◆ PROVIDED INFORMATION

# # # # # # #

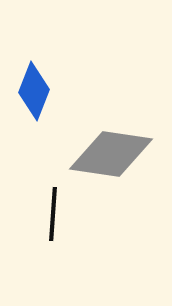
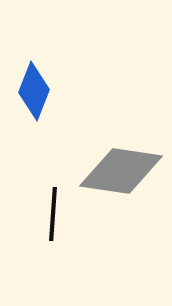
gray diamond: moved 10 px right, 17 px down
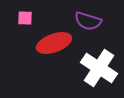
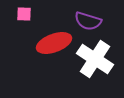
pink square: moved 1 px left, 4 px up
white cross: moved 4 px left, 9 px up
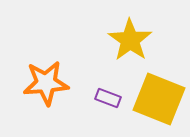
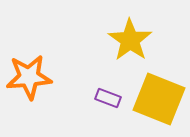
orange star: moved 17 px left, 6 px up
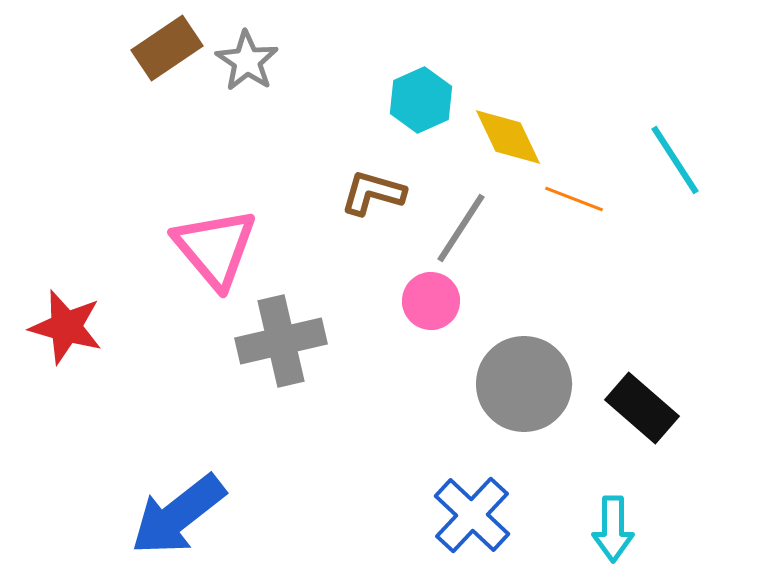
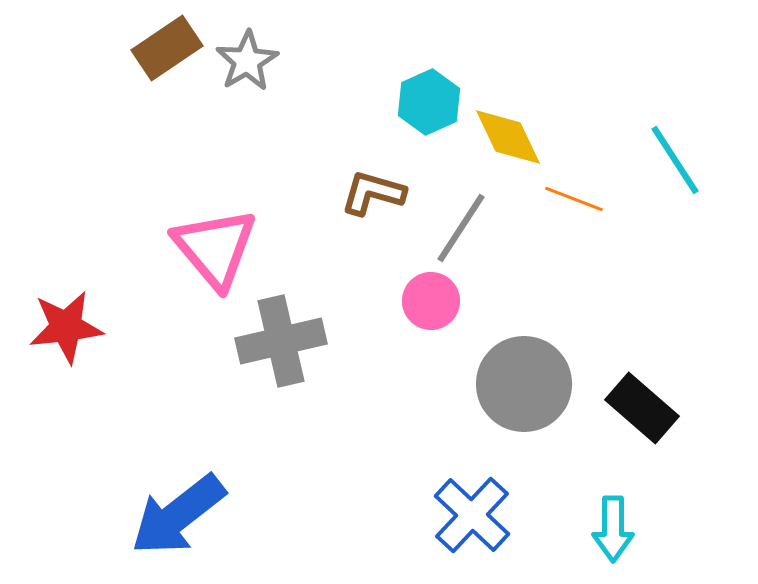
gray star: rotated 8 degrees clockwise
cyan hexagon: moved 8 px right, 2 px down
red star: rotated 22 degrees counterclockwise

# # # # # # #

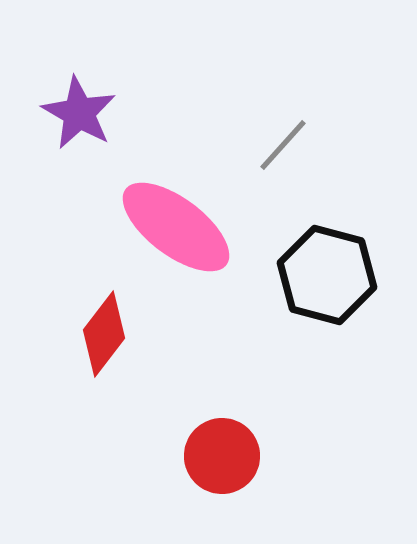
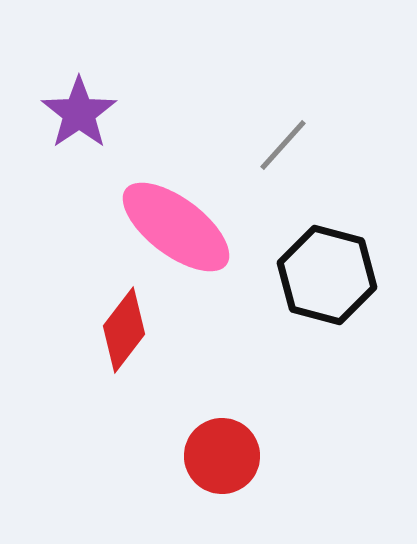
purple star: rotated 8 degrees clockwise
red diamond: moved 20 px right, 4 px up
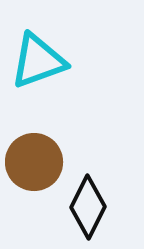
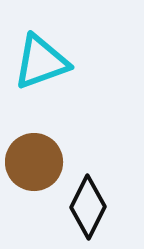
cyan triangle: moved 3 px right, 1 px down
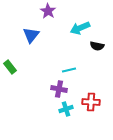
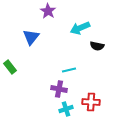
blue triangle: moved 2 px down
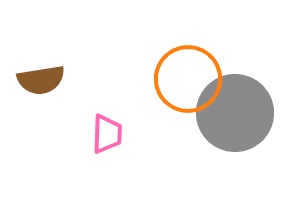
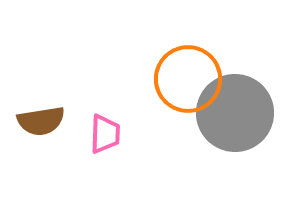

# # # # # # #

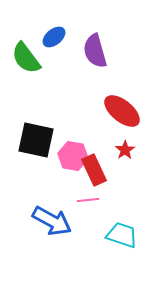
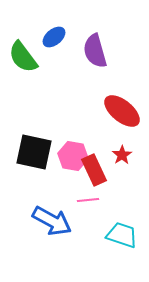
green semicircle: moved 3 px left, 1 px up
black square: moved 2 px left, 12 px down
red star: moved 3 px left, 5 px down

# # # # # # #

◆ PROBLEM TO SOLVE
Write out the lines of the material word for word, starting with the line that contains "gray diamond: moved 10 px right, 17 px down" and continuing through the line that contains "orange star: moved 17 px left, 6 px up". Include both of those lines and omit the pictures.

◆ REPLY
gray diamond: moved 10 px right, 17 px down
pink square: moved 1 px left, 4 px up
white cross: moved 4 px left, 9 px up
orange star: moved 17 px left, 6 px up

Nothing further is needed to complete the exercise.